(Goal of the exercise): Please render every line of the material below as a JSON list of strings, one string per line, skipping blank lines and leaving the pictures out.

(Supplied data):
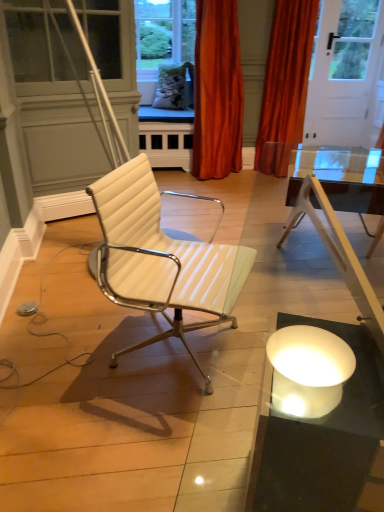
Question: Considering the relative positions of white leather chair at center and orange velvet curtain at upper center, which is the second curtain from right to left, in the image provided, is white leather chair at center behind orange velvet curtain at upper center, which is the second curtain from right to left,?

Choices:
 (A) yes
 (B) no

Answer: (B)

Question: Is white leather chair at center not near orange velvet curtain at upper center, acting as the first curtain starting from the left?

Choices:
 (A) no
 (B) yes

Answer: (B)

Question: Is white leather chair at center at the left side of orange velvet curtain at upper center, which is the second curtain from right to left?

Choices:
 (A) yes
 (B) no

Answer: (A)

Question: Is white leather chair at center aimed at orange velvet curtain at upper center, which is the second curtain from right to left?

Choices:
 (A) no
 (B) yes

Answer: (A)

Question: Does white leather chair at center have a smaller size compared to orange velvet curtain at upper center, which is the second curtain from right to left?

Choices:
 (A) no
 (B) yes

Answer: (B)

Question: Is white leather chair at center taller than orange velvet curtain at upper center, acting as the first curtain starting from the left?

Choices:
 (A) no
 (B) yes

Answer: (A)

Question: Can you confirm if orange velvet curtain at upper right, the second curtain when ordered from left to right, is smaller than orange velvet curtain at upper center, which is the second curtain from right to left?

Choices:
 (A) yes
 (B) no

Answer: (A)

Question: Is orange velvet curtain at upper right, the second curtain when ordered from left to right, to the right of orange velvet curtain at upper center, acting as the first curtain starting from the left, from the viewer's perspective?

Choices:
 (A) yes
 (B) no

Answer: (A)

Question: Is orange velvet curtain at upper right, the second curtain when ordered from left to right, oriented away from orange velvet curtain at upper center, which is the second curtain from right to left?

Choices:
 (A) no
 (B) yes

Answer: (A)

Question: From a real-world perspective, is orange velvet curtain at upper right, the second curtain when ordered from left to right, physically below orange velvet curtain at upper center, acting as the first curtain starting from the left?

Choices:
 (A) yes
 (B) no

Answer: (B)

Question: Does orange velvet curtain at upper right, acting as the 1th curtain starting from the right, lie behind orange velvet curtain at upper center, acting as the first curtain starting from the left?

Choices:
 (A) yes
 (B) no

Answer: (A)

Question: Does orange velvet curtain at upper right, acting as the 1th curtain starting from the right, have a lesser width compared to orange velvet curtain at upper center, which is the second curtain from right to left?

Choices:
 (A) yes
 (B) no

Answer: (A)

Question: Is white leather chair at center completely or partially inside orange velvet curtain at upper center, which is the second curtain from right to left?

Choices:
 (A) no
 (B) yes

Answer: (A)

(Exercise answer):
[
  "Question: Considering the relative positions of white leather chair at center and orange velvet curtain at upper center, which is the second curtain from right to left, in the image provided, is white leather chair at center behind orange velvet curtain at upper center, which is the second curtain from right to left,?",
  "Choices:",
  " (A) yes",
  " (B) no",
  "Answer: (B)",
  "Question: Is white leather chair at center not near orange velvet curtain at upper center, acting as the first curtain starting from the left?",
  "Choices:",
  " (A) no",
  " (B) yes",
  "Answer: (B)",
  "Question: Is white leather chair at center at the left side of orange velvet curtain at upper center, which is the second curtain from right to left?",
  "Choices:",
  " (A) yes",
  " (B) no",
  "Answer: (A)",
  "Question: Is white leather chair at center aimed at orange velvet curtain at upper center, which is the second curtain from right to left?",
  "Choices:",
  " (A) no",
  " (B) yes",
  "Answer: (A)",
  "Question: Does white leather chair at center have a smaller size compared to orange velvet curtain at upper center, which is the second curtain from right to left?",
  "Choices:",
  " (A) no",
  " (B) yes",
  "Answer: (B)",
  "Question: Is white leather chair at center taller than orange velvet curtain at upper center, acting as the first curtain starting from the left?",
  "Choices:",
  " (A) no",
  " (B) yes",
  "Answer: (A)",
  "Question: Can you confirm if orange velvet curtain at upper right, the second curtain when ordered from left to right, is smaller than orange velvet curtain at upper center, which is the second curtain from right to left?",
  "Choices:",
  " (A) yes",
  " (B) no",
  "Answer: (A)",
  "Question: Is orange velvet curtain at upper right, the second curtain when ordered from left to right, to the right of orange velvet curtain at upper center, acting as the first curtain starting from the left, from the viewer's perspective?",
  "Choices:",
  " (A) yes",
  " (B) no",
  "Answer: (A)",
  "Question: Is orange velvet curtain at upper right, the second curtain when ordered from left to right, oriented away from orange velvet curtain at upper center, which is the second curtain from right to left?",
  "Choices:",
  " (A) no",
  " (B) yes",
  "Answer: (A)",
  "Question: From a real-world perspective, is orange velvet curtain at upper right, the second curtain when ordered from left to right, physically below orange velvet curtain at upper center, acting as the first curtain starting from the left?",
  "Choices:",
  " (A) yes",
  " (B) no",
  "Answer: (B)",
  "Question: Does orange velvet curtain at upper right, acting as the 1th curtain starting from the right, lie behind orange velvet curtain at upper center, acting as the first curtain starting from the left?",
  "Choices:",
  " (A) yes",
  " (B) no",
  "Answer: (A)",
  "Question: Does orange velvet curtain at upper right, acting as the 1th curtain starting from the right, have a lesser width compared to orange velvet curtain at upper center, which is the second curtain from right to left?",
  "Choices:",
  " (A) yes",
  " (B) no",
  "Answer: (A)",
  "Question: Is white leather chair at center completely or partially inside orange velvet curtain at upper center, which is the second curtain from right to left?",
  "Choices:",
  " (A) no",
  " (B) yes",
  "Answer: (A)"
]